BEGIN DATASET RECORDS

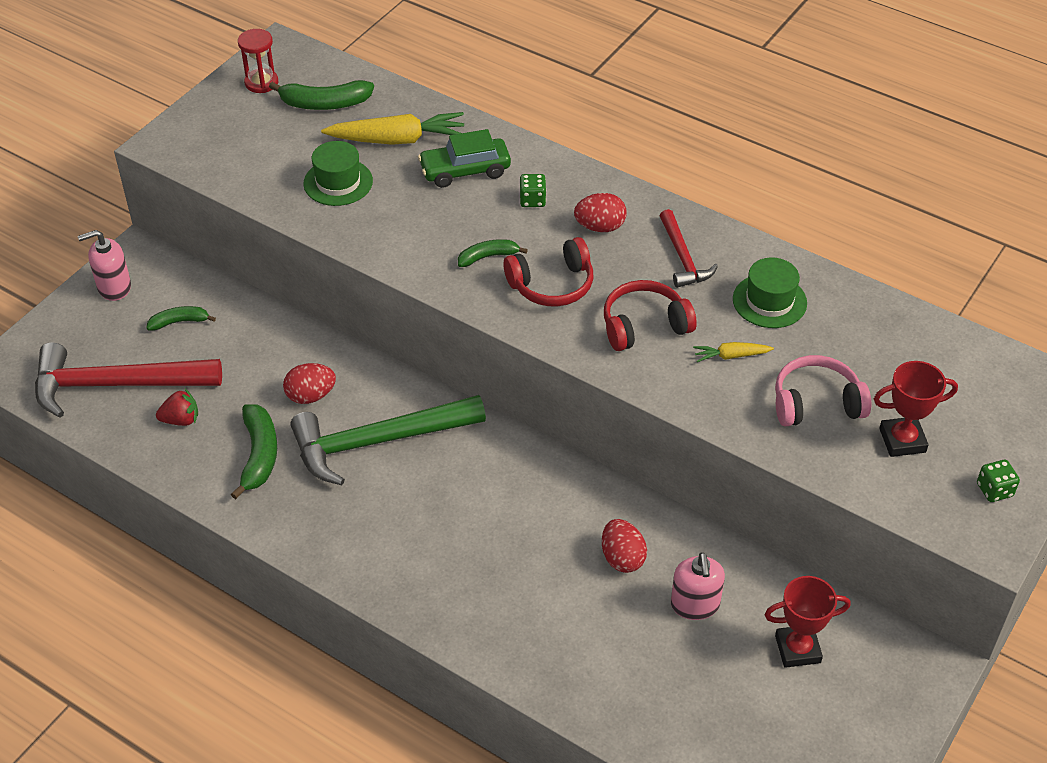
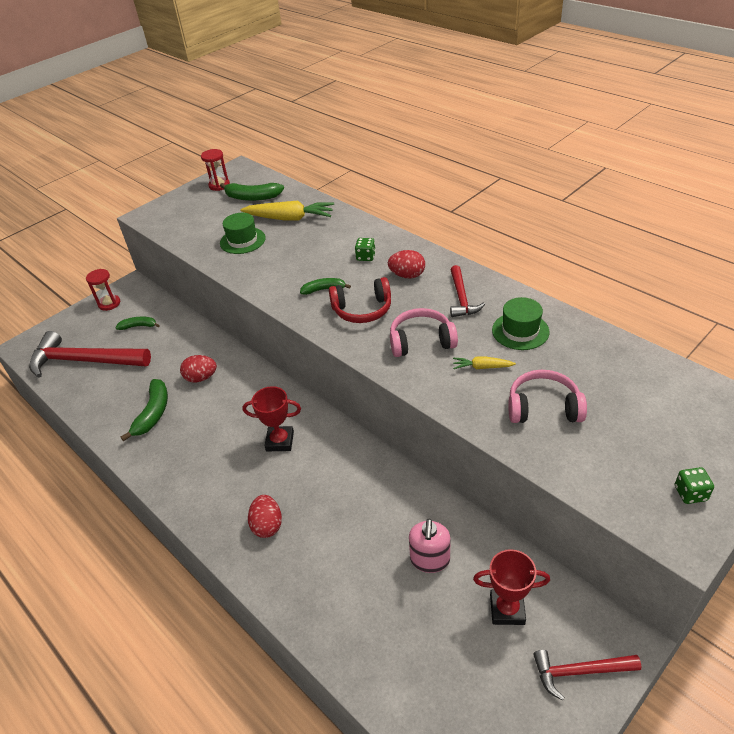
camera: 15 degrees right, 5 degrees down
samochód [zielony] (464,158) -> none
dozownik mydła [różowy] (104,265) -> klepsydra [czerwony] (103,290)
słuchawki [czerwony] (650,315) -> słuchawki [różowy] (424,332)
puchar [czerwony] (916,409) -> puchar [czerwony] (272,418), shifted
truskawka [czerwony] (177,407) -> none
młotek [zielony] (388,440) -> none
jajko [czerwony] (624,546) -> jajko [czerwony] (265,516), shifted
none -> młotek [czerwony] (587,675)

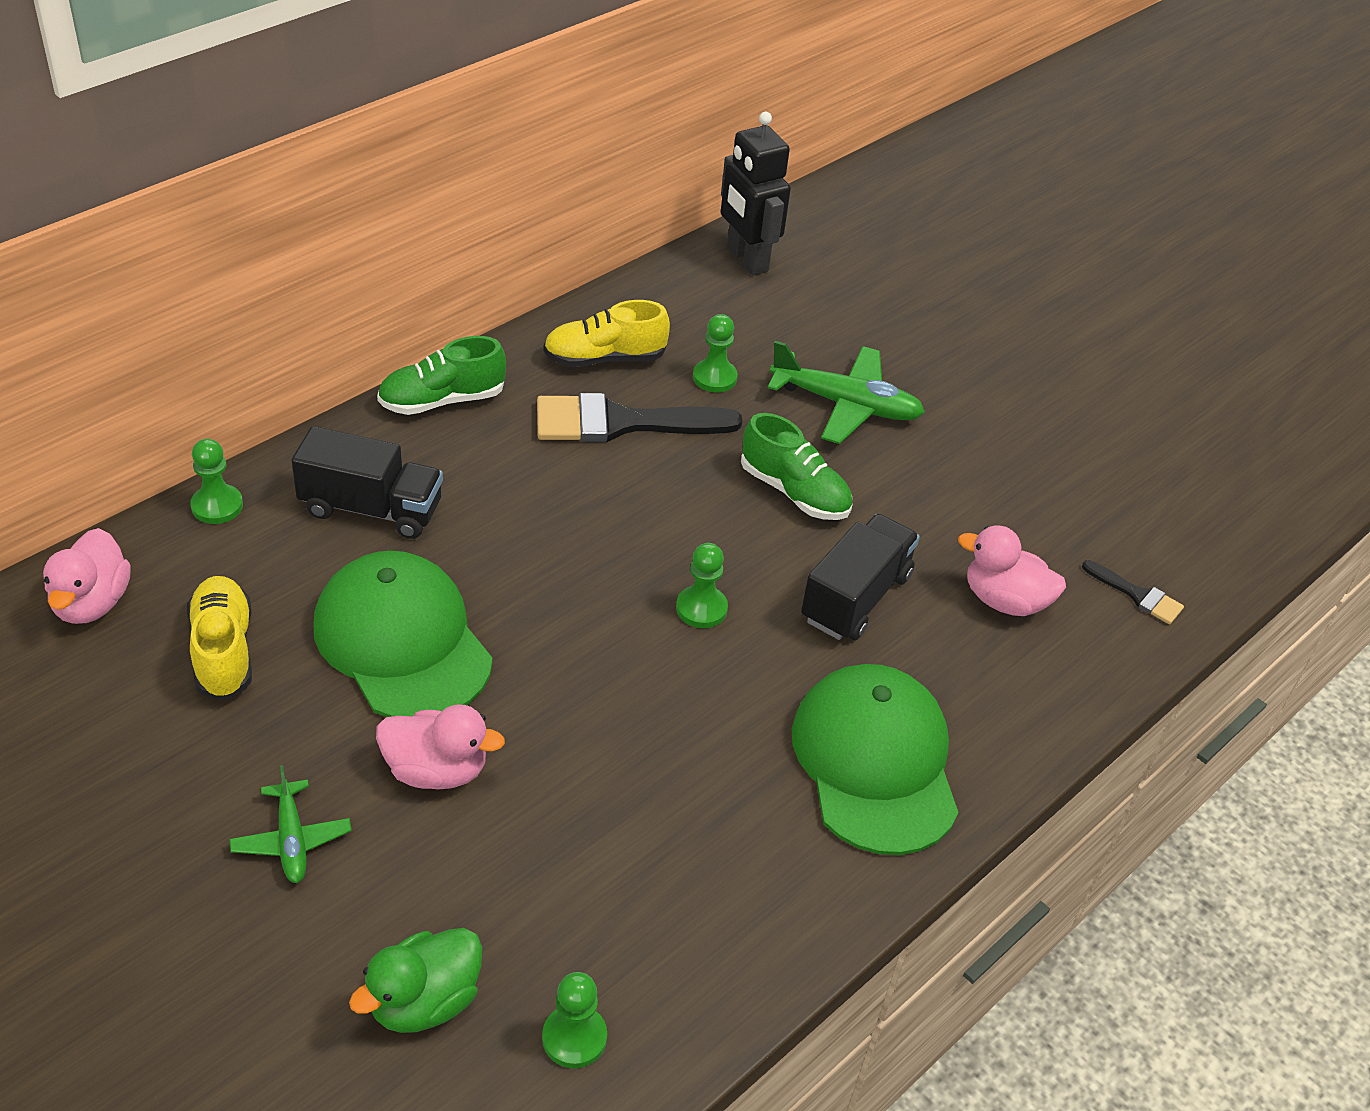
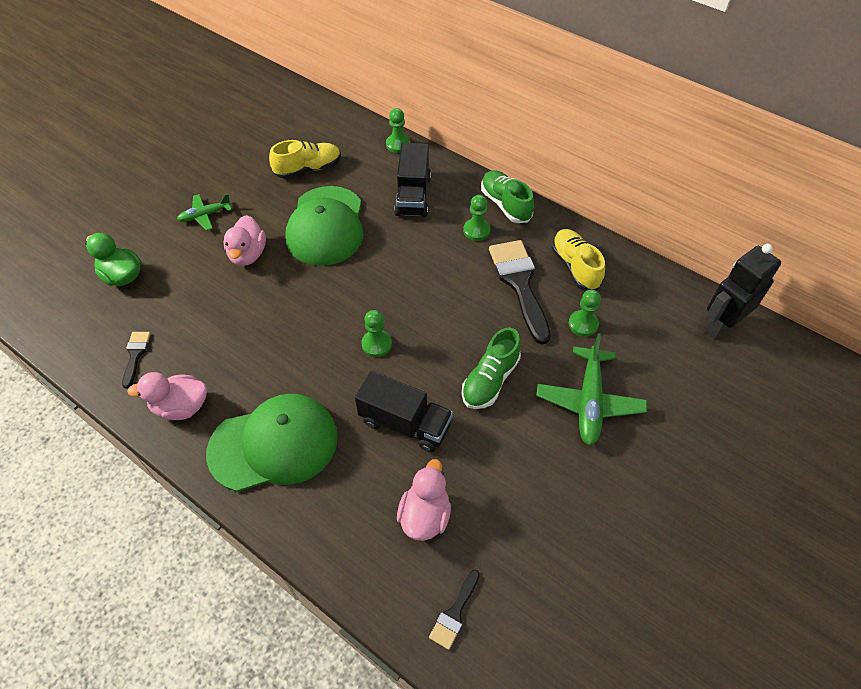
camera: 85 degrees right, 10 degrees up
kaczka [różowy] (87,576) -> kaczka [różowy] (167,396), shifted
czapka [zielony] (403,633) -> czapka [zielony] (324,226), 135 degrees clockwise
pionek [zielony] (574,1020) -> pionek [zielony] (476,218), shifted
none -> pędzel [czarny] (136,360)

END DATASET RECORDS

*TASK BRIEF*: Output exactly the lines from the one containing "puchar [czerwony] (916,409)" through the last line of the records above, both included, leaving out any pictures.

*RESPONSE*:
puchar [czerwony] (916,409) -> puchar [czerwony] (272,418), shifted
truskawka [czerwony] (177,407) -> none
młotek [zielony] (388,440) -> none
jajko [czerwony] (624,546) -> jajko [czerwony] (265,516), shifted
none -> młotek [czerwony] (587,675)

camera: 85 degrees right, 10 degrees up
kaczka [różowy] (87,576) -> kaczka [różowy] (167,396), shifted
czapka [zielony] (403,633) -> czapka [zielony] (324,226), 135 degrees clockwise
pionek [zielony] (574,1020) -> pionek [zielony] (476,218), shifted
none -> pędzel [czarny] (136,360)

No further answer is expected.